→ **What the task requires**: Begin at the top of the entries below and write out every line through the one containing "orange diamond: (965, 1443)", excluding pictures.

Content starts

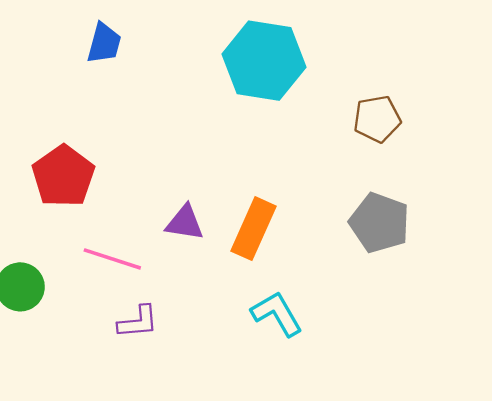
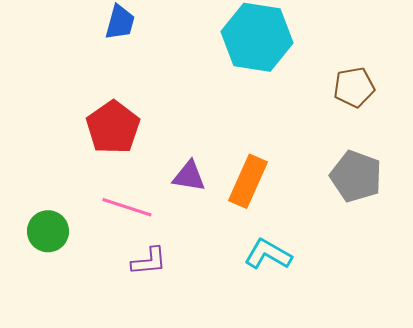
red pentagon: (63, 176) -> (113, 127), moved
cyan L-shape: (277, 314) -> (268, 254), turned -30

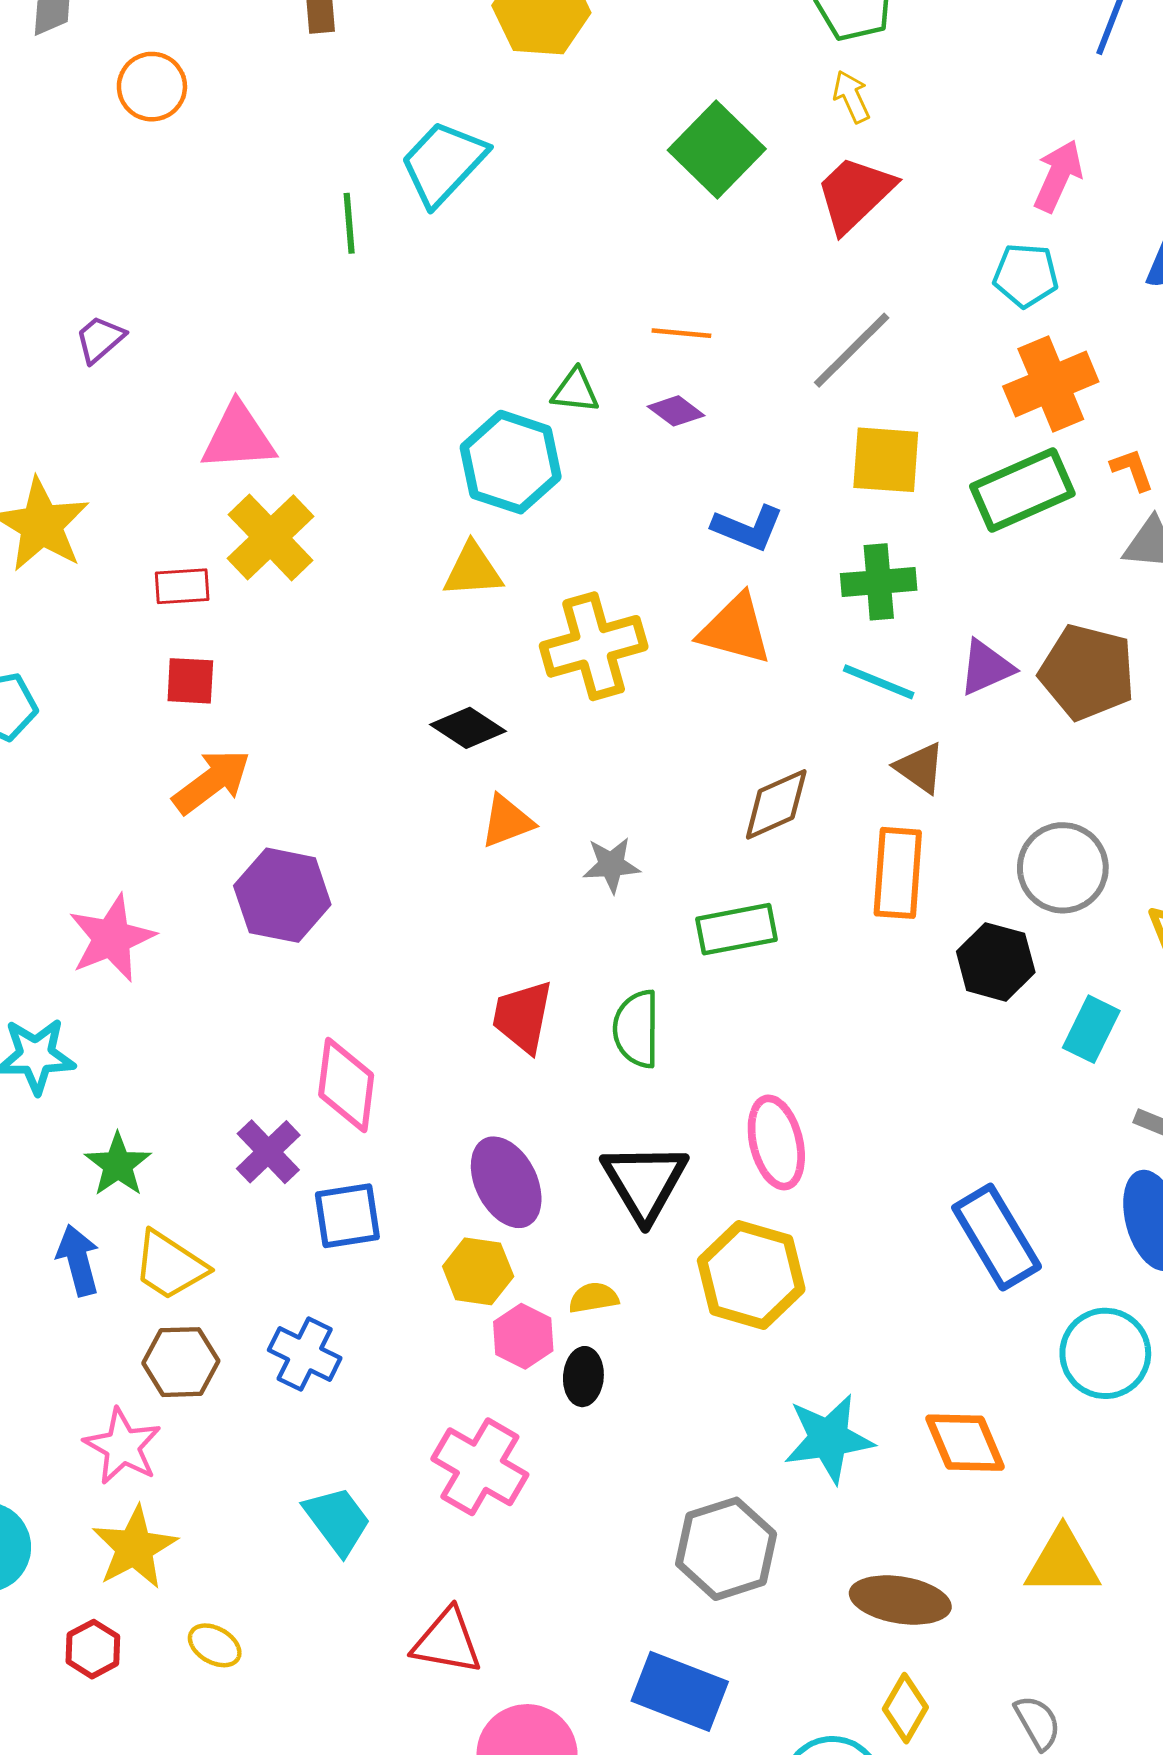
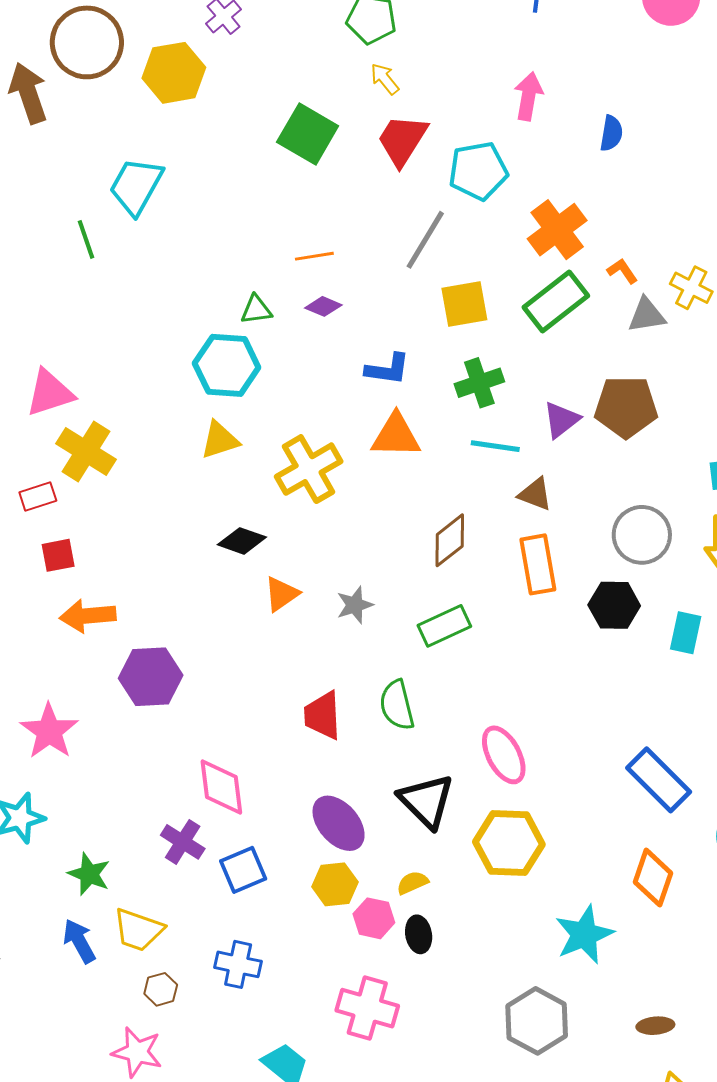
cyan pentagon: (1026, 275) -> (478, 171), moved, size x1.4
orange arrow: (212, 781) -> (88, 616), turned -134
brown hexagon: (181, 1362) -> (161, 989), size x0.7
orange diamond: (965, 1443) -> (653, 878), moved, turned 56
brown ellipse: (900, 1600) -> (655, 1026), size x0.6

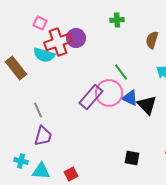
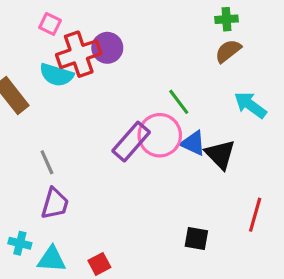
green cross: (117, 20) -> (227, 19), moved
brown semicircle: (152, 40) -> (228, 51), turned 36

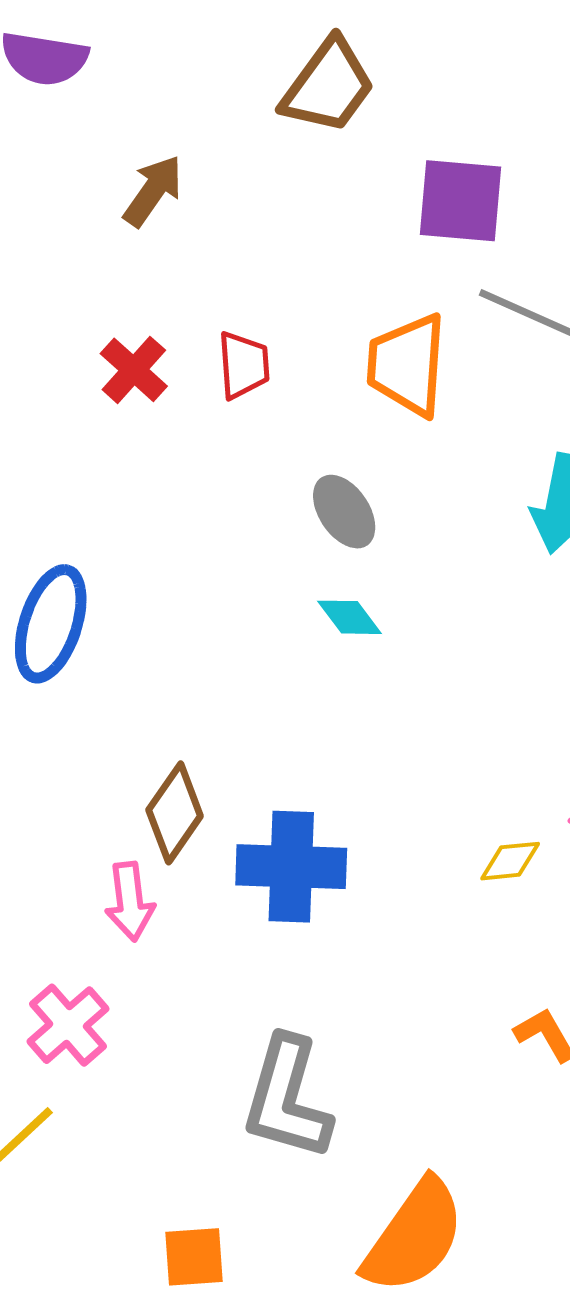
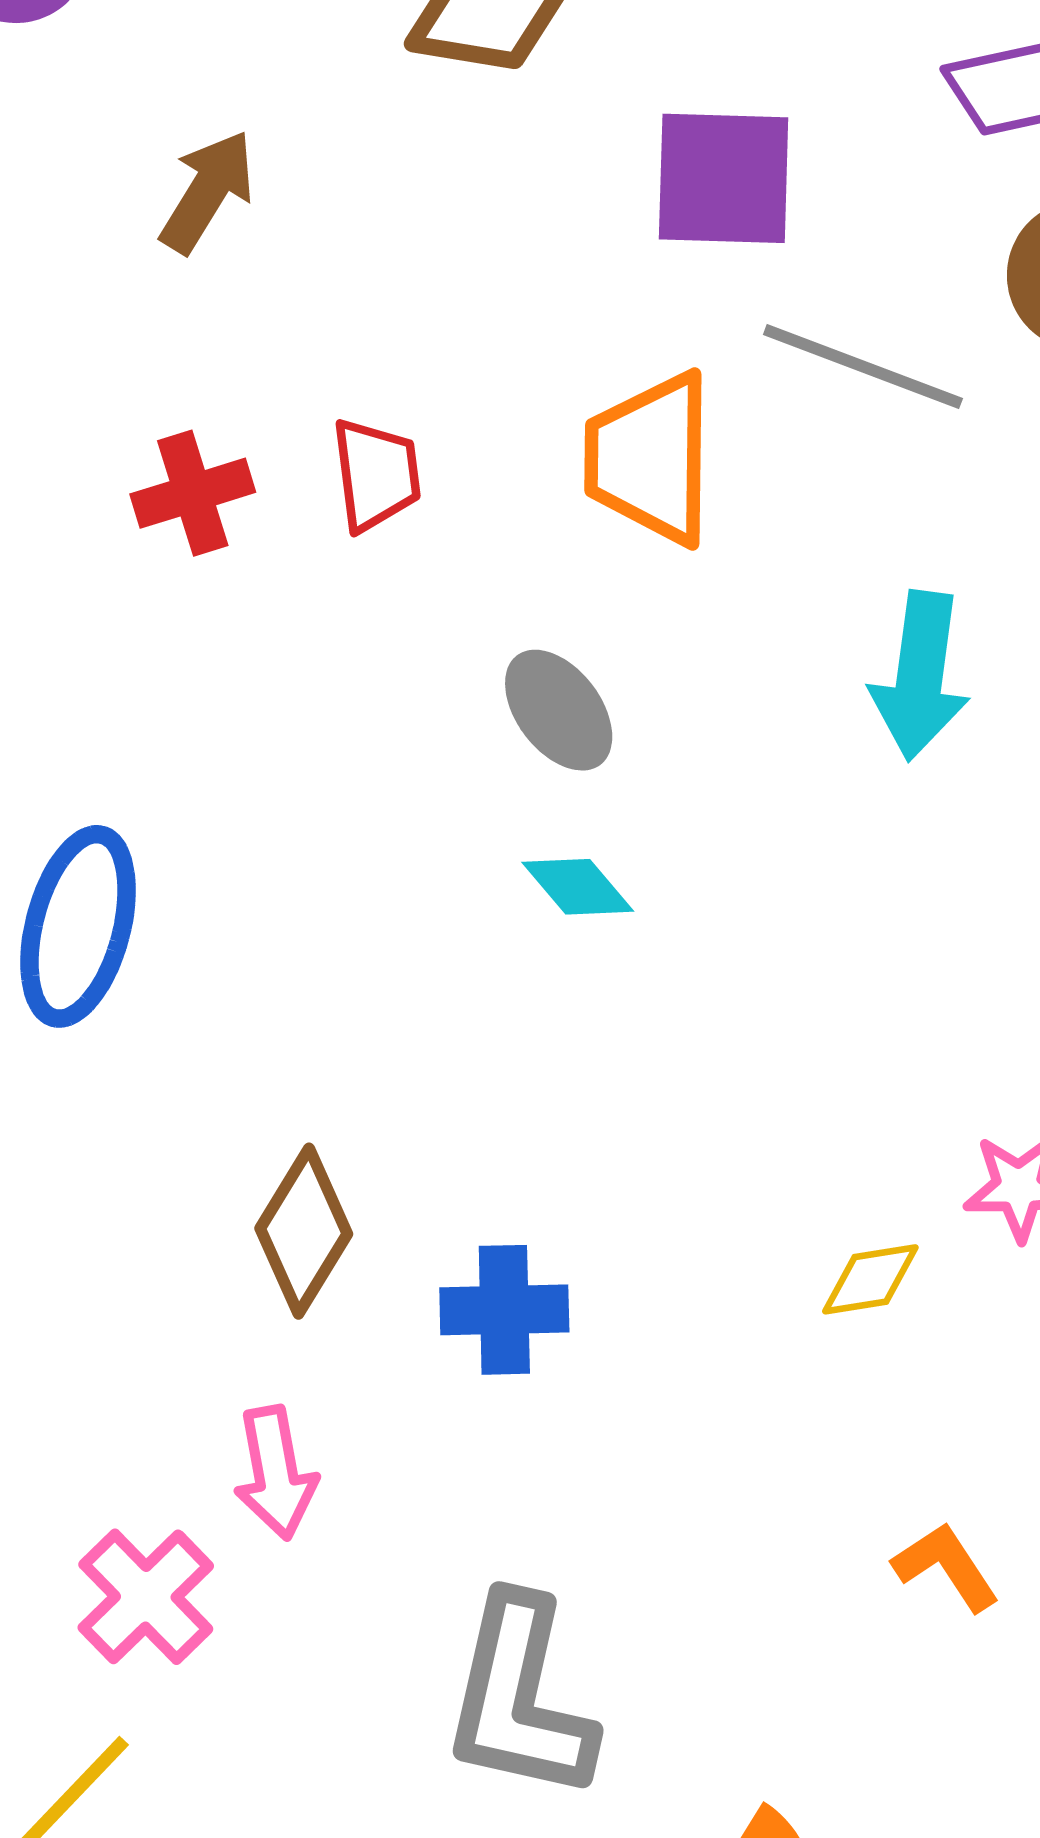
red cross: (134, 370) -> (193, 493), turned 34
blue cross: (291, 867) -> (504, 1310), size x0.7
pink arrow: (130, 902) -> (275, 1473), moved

Content ends

→ **Answer below**:
red pentagon: (63, 176) -> (113, 127), moved
cyan L-shape: (277, 314) -> (268, 254), turned -30

cyan pentagon: (1026, 275) -> (478, 171), moved, size x1.4
orange arrow: (212, 781) -> (88, 616), turned -134
brown hexagon: (181, 1362) -> (161, 989), size x0.7
orange diamond: (965, 1443) -> (653, 878), moved, turned 56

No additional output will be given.